#### PROBLEM DESCRIPTION:
Reproduce, exactly and in full, only the lines below from the one containing "grey camera: 8 -> 4" through the one containing "white heart: 1 -> 0".

___ LISTED ENTRIES

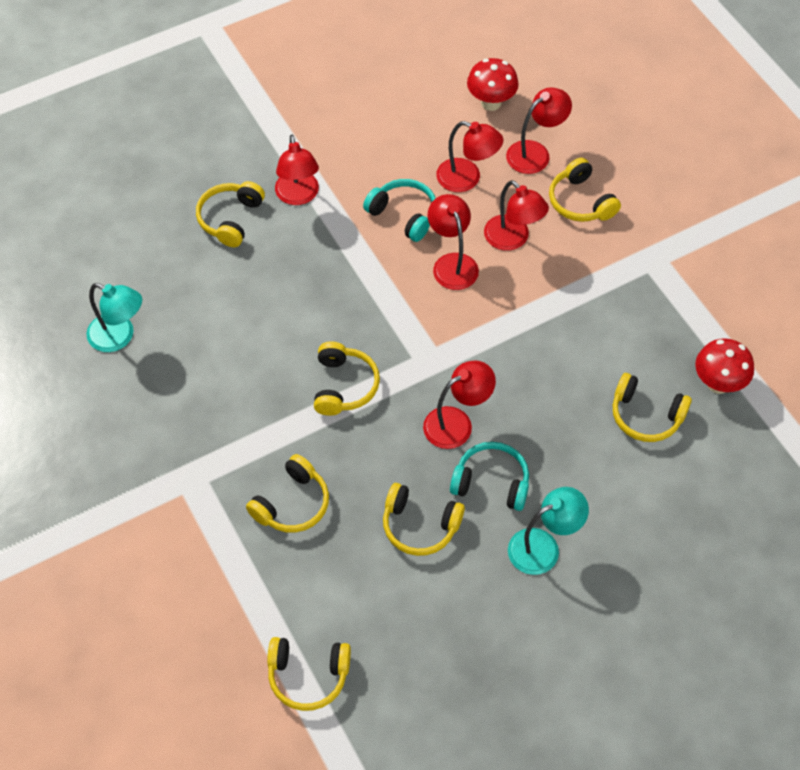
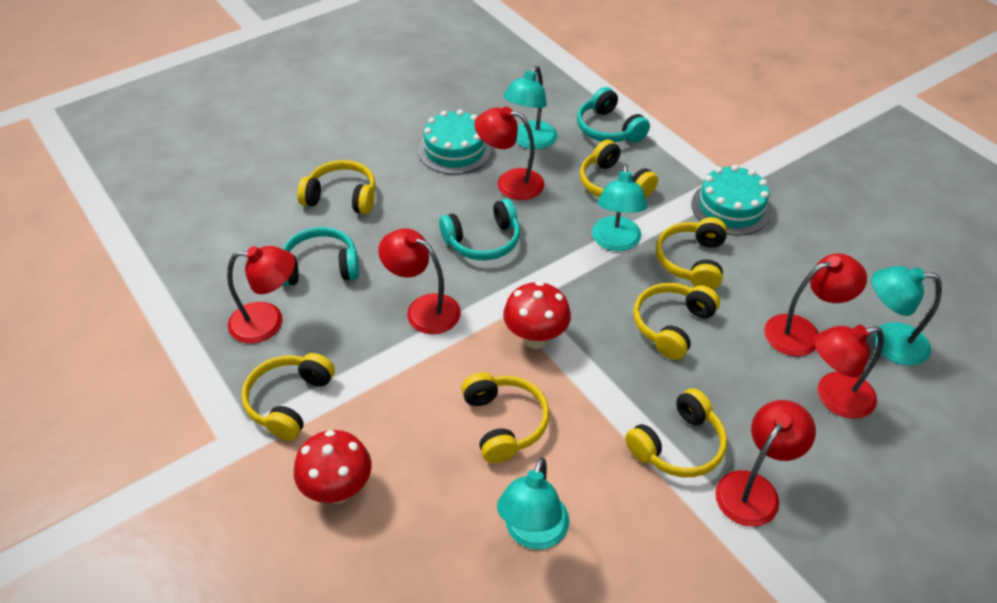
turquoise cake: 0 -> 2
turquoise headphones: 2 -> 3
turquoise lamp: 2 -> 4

______
___ LISTED ENTRIES

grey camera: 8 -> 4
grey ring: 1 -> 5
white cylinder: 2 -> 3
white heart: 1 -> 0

______

#### EXERCISE RESULT:
grey camera: 8 -> 4
grey ring: 1 -> 5
white cylinder: 2 -> 3
white heart: 1 -> 0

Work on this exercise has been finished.